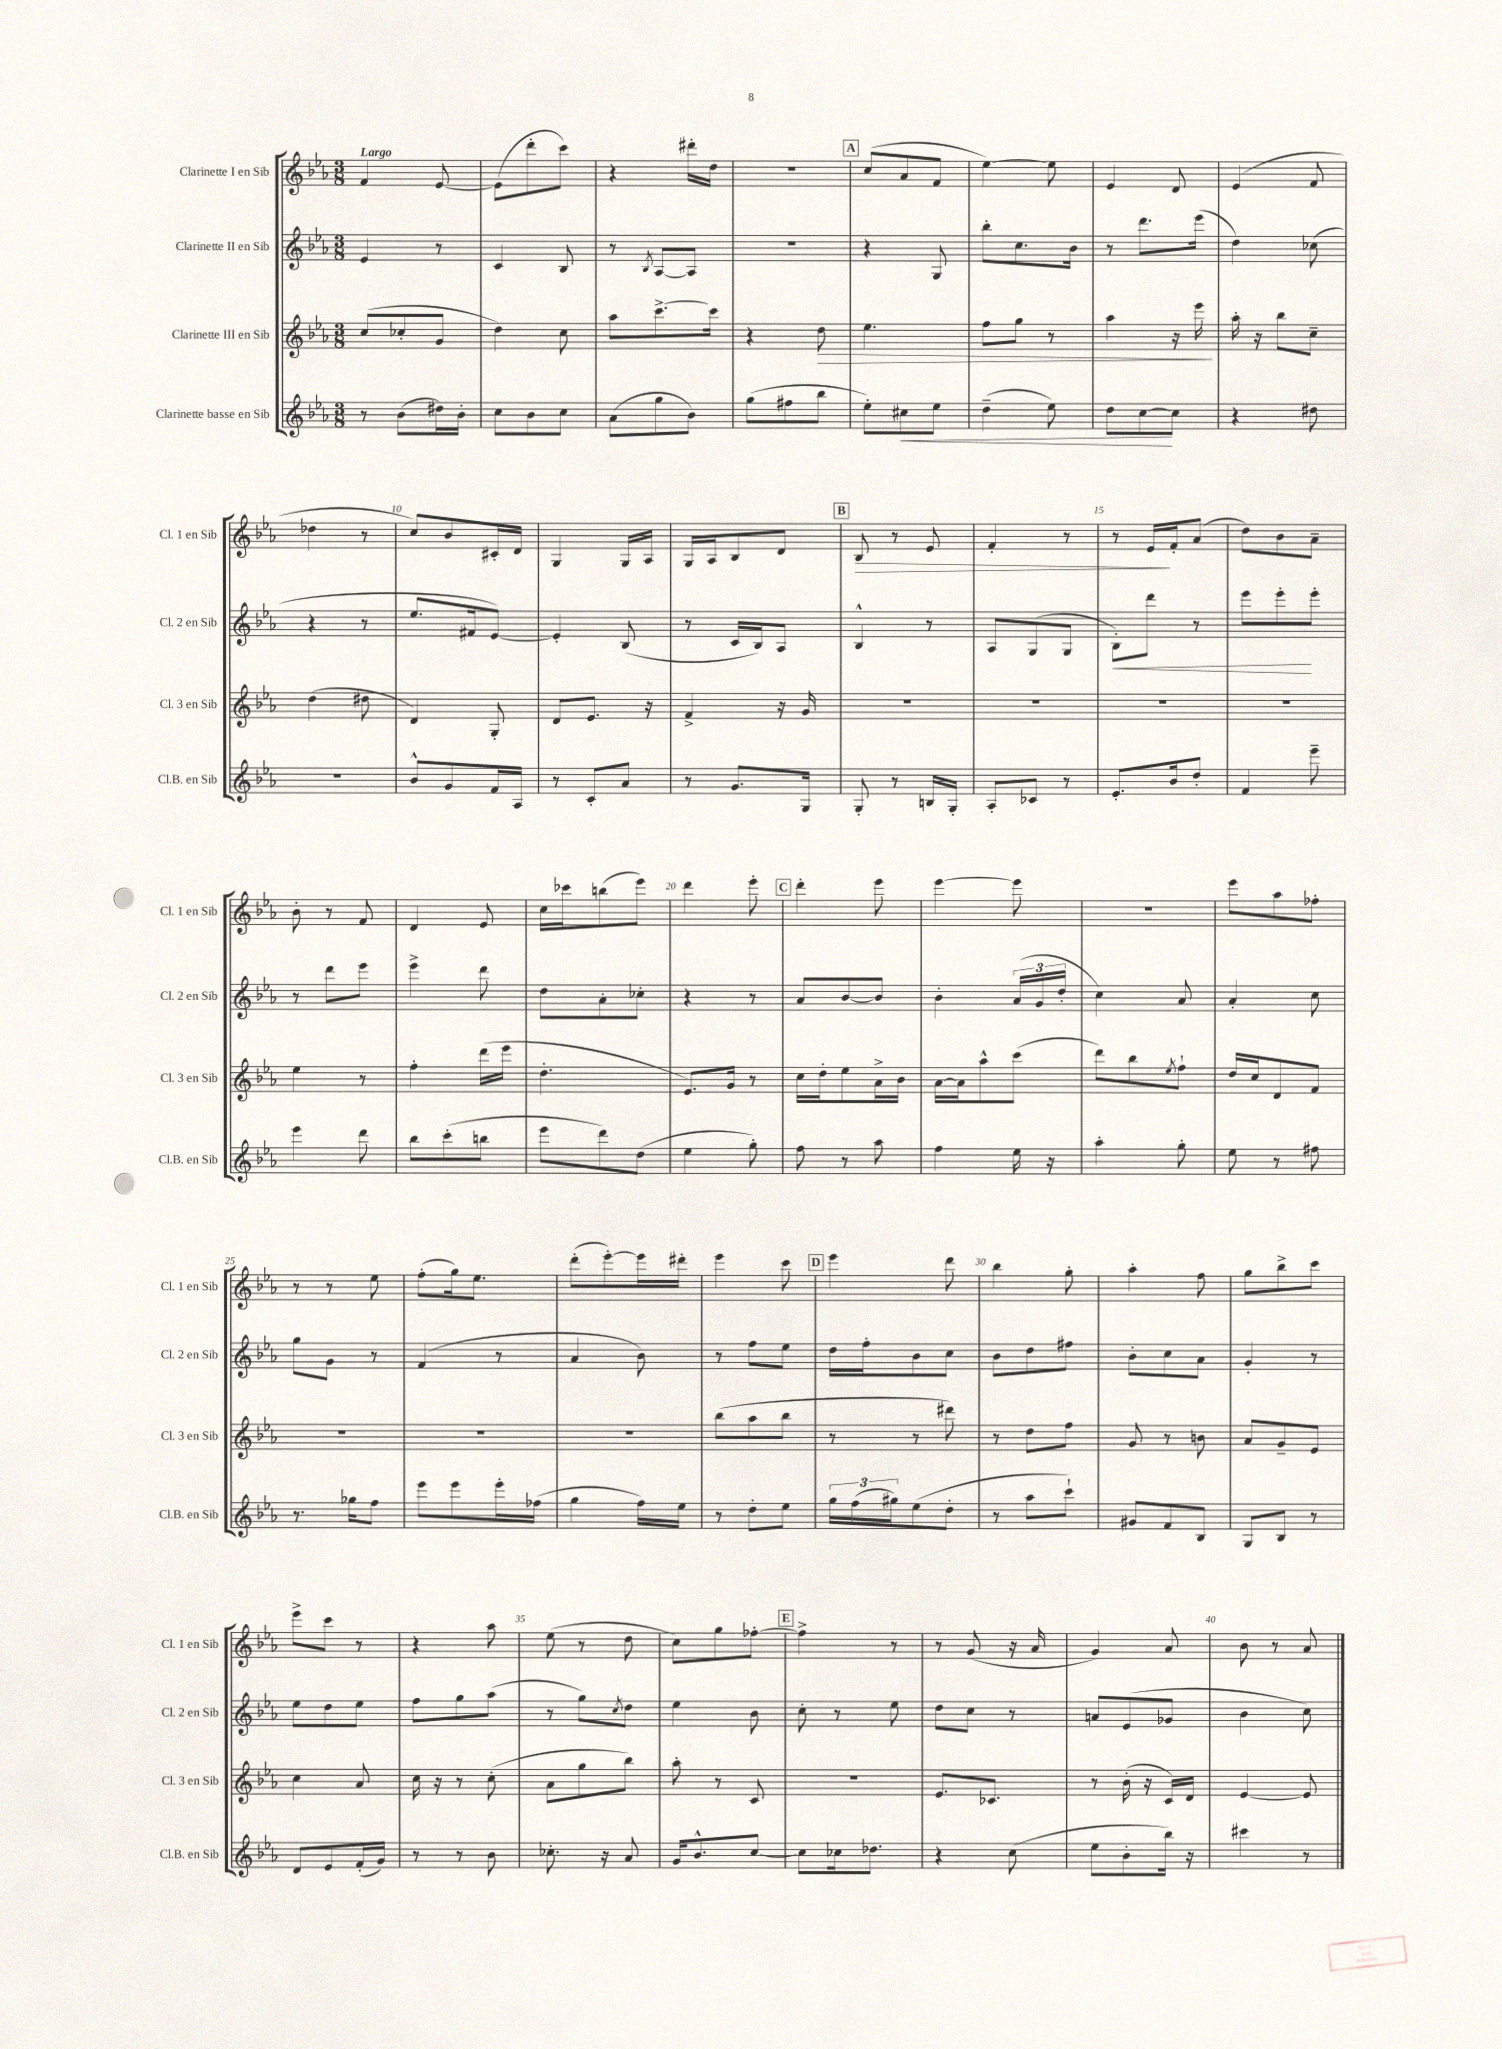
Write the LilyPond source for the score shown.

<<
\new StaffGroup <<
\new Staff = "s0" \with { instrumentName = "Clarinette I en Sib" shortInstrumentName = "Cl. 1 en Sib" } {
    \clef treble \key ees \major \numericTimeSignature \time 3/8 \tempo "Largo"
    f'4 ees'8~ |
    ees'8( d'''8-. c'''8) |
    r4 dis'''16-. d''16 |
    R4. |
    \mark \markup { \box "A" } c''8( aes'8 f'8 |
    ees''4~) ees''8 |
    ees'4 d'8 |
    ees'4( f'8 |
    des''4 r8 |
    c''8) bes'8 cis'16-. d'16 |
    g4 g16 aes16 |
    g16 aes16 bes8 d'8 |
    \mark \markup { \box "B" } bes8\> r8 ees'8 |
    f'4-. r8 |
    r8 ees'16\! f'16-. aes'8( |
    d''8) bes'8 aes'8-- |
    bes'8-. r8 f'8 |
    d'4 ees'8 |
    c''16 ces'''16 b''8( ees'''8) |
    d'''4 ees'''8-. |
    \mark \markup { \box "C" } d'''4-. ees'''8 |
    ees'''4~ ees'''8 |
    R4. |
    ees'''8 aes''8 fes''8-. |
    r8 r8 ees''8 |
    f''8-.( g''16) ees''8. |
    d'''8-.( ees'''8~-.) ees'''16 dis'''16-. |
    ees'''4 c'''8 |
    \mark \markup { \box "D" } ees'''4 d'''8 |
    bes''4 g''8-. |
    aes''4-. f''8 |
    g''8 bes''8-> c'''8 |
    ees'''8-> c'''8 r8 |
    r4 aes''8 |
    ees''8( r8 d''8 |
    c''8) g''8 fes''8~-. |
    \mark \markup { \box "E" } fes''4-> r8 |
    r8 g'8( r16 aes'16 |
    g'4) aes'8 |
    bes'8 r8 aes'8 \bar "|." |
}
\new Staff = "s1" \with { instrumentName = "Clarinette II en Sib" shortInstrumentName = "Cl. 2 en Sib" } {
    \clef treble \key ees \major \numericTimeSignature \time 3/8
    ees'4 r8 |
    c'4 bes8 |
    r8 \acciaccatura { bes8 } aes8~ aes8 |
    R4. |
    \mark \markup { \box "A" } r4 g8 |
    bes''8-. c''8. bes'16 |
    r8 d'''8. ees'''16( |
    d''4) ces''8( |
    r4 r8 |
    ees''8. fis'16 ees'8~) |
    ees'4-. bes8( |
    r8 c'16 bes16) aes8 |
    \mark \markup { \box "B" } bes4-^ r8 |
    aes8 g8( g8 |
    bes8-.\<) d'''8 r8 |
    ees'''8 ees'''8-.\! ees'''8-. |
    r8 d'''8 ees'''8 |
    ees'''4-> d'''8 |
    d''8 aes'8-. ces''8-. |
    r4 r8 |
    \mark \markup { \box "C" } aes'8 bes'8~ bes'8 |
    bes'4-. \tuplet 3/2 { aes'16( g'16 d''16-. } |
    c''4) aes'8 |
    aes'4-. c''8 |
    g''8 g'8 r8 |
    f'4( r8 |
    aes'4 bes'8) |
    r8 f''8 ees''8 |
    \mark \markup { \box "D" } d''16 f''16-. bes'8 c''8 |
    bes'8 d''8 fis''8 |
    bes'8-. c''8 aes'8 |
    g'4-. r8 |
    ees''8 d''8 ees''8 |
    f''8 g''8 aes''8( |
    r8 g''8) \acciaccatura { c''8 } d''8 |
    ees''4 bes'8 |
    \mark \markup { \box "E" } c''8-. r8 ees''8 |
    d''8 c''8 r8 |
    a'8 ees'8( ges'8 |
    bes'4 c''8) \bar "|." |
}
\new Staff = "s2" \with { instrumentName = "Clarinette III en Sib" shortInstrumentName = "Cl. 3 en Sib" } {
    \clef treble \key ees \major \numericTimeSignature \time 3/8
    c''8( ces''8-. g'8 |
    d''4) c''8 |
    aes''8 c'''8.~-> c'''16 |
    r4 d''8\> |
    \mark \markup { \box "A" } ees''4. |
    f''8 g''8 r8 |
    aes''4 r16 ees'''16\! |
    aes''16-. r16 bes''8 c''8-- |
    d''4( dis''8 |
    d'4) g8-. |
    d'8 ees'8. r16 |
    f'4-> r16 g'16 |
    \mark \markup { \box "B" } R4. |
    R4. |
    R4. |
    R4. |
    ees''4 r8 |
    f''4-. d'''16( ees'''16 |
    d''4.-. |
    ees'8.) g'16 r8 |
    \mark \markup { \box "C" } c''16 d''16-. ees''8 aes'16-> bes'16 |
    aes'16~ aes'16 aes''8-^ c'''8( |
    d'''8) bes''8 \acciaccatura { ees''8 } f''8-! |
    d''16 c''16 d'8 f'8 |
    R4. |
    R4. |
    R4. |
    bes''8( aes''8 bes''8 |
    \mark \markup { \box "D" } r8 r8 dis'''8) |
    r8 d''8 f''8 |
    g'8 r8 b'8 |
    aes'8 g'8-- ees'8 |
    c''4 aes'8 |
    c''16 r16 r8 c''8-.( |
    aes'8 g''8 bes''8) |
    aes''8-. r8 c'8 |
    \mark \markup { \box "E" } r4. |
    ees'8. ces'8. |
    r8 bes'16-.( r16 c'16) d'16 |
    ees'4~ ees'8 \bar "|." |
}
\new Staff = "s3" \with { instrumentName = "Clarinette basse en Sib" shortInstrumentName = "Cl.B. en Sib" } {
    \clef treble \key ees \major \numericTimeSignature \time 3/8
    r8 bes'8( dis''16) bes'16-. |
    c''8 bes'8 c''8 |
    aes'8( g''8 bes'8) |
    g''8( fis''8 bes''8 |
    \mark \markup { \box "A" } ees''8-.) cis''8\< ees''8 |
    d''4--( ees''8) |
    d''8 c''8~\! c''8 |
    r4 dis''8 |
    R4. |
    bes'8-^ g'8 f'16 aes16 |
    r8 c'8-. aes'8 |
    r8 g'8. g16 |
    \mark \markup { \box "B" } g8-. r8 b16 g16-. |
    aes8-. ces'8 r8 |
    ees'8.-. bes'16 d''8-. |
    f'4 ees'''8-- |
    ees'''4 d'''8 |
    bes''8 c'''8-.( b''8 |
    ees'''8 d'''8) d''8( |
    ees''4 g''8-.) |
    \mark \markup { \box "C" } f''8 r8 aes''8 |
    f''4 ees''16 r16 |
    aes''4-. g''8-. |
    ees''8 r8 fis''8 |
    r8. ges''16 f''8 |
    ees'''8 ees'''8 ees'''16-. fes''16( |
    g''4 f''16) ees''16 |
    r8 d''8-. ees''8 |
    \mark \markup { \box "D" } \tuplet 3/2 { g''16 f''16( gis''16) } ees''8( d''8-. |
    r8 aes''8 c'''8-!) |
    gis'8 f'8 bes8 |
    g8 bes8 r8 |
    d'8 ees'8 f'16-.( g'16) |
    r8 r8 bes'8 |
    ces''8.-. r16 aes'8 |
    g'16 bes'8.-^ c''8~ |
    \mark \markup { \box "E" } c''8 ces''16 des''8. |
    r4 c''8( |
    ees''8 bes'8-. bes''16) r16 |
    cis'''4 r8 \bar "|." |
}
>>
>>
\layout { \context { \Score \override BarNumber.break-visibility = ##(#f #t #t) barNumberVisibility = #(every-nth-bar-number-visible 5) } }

________________________________________

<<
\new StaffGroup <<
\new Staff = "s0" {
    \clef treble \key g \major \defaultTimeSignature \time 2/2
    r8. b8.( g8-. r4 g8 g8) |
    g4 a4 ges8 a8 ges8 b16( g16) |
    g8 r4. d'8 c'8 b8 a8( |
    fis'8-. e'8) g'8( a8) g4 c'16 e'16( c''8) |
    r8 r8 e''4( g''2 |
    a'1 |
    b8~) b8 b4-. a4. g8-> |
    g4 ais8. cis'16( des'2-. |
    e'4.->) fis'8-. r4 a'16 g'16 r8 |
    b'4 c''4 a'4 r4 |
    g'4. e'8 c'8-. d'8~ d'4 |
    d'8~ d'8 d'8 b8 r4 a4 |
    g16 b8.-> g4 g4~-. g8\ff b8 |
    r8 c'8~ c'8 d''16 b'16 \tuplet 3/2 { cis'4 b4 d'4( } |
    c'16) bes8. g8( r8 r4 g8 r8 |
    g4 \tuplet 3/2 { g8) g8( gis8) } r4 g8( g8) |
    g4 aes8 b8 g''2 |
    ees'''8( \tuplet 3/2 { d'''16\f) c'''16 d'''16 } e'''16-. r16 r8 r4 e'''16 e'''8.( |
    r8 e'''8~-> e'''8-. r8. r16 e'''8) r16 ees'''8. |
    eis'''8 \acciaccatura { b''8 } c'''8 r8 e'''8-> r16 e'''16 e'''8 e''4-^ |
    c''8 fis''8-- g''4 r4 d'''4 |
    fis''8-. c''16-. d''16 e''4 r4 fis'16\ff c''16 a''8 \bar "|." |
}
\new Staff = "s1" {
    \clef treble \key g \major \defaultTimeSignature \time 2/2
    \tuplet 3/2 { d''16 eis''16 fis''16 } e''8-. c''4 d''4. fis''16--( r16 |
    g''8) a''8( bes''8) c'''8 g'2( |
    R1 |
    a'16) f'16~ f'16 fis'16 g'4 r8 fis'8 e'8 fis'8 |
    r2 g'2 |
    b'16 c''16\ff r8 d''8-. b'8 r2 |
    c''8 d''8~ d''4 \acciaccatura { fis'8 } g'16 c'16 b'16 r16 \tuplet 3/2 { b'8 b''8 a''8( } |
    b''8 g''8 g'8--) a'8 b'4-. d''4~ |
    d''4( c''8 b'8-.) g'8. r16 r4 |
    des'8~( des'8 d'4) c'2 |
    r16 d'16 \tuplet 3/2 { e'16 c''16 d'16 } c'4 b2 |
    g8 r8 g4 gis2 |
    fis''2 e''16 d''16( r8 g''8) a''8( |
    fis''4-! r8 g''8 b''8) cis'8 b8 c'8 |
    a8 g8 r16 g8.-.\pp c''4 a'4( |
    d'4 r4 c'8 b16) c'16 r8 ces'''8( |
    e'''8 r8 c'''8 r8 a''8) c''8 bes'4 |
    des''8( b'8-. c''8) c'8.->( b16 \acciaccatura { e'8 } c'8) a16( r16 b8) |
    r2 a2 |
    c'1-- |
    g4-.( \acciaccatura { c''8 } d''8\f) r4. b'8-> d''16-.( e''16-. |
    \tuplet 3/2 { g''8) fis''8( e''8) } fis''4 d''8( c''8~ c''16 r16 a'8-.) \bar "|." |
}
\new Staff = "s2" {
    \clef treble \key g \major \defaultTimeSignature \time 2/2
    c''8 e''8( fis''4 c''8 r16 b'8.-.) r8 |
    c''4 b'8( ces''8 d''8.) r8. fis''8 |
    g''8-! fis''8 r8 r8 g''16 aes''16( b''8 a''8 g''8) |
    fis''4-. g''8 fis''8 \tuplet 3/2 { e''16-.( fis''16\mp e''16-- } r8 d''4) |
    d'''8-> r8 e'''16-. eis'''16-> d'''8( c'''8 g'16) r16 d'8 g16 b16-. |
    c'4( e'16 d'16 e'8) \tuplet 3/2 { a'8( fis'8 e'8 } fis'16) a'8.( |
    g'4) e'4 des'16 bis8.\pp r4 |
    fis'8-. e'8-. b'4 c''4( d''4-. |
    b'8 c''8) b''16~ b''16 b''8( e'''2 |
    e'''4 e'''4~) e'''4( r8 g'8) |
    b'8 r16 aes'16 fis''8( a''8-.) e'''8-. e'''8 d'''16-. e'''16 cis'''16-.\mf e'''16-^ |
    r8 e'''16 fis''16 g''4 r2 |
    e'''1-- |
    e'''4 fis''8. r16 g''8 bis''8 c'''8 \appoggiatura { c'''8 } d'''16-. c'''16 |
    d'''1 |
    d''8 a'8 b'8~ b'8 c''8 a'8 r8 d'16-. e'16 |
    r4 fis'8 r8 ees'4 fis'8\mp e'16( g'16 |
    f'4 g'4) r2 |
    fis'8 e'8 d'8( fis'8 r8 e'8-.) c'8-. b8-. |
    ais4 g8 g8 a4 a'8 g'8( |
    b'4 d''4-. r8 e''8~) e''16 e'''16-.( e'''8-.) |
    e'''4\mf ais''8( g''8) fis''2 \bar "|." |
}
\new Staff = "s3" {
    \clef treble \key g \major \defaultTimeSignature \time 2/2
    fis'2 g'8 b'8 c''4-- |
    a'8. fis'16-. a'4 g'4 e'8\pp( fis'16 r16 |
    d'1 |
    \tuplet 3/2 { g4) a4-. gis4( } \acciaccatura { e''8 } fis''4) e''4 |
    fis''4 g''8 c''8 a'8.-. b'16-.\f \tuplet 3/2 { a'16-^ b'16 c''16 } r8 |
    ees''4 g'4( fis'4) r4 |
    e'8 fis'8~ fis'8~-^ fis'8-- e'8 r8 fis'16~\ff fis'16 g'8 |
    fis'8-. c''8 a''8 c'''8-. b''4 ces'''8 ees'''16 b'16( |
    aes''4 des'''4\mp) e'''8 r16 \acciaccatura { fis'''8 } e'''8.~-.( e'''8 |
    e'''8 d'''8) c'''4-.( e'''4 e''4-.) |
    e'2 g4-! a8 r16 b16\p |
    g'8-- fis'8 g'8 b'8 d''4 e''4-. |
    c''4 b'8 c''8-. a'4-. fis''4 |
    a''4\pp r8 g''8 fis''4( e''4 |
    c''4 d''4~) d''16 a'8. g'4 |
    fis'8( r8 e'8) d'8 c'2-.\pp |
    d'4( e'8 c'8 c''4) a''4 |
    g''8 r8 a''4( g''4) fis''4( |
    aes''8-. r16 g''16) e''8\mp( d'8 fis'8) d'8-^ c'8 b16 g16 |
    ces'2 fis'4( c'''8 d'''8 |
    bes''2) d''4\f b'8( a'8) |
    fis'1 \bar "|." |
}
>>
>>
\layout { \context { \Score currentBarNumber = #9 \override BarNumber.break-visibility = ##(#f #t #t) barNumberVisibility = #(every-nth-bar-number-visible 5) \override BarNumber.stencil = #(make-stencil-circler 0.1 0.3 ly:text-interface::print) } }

________________________________________

Task description » Count the lines in the data above that contain the string "BarNumber", matching case exactly, and give only the number.

Solution to the exercise » 2